» **Aim of the task**:
For the material below, output exactly the span from the line with "(227, 456) = (493, 173): orange" to the line with "(484, 417) = (355, 71): brown", including both, and nothing besides.

» **Entries supplied**:
━━━━━━━━━━━━━━━━━━━━━━━━━━━━━━

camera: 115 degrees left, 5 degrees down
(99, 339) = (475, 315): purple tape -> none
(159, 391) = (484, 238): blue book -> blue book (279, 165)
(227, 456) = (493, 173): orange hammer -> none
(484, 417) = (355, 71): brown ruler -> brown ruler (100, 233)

━━━━━━━━━━━━━━━━━━━━━━━━━━━━━━

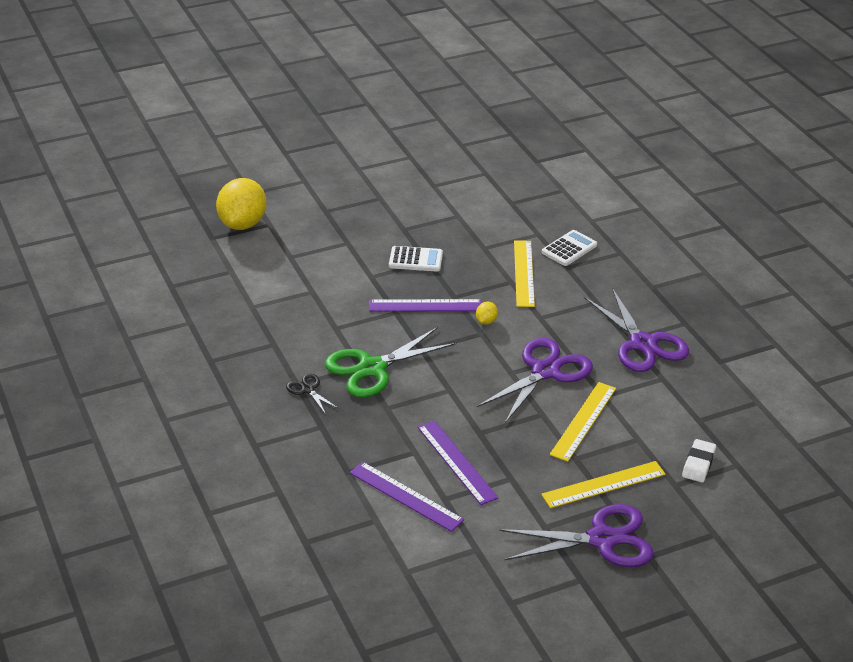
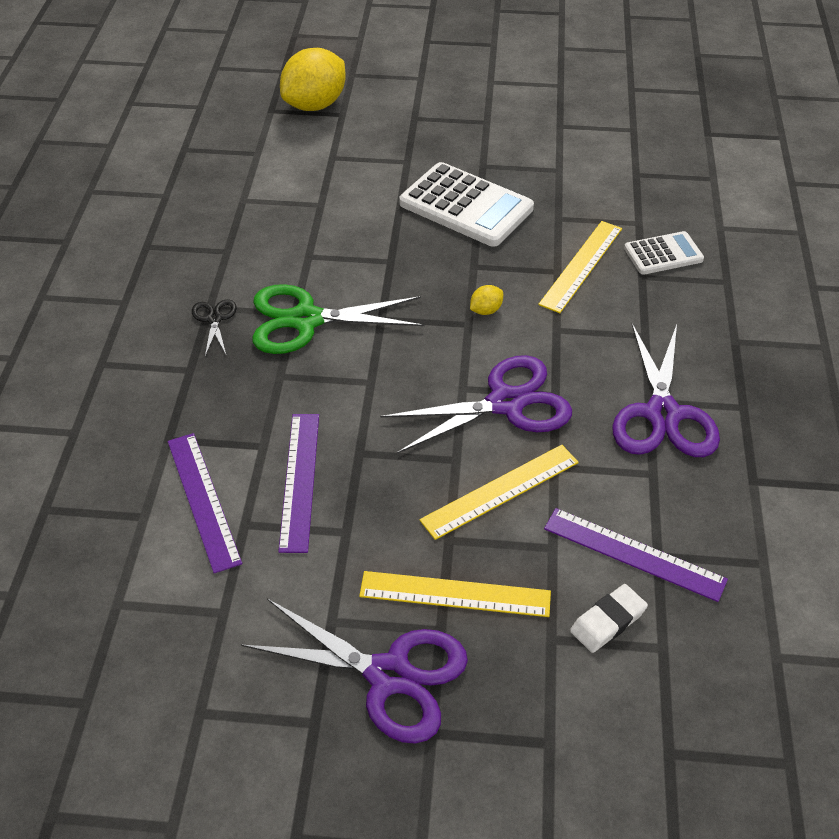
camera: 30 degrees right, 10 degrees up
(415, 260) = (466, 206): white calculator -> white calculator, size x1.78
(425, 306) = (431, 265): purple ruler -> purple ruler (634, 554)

━━━━━━━━━━━━━━━━━━━━━━━━━━━━━━

» **Answer to this task**:
(227, 456) = (493, 173): orange hammer -> none
(484, 417) = (355, 71): brown ruler -> brown ruler (100, 233)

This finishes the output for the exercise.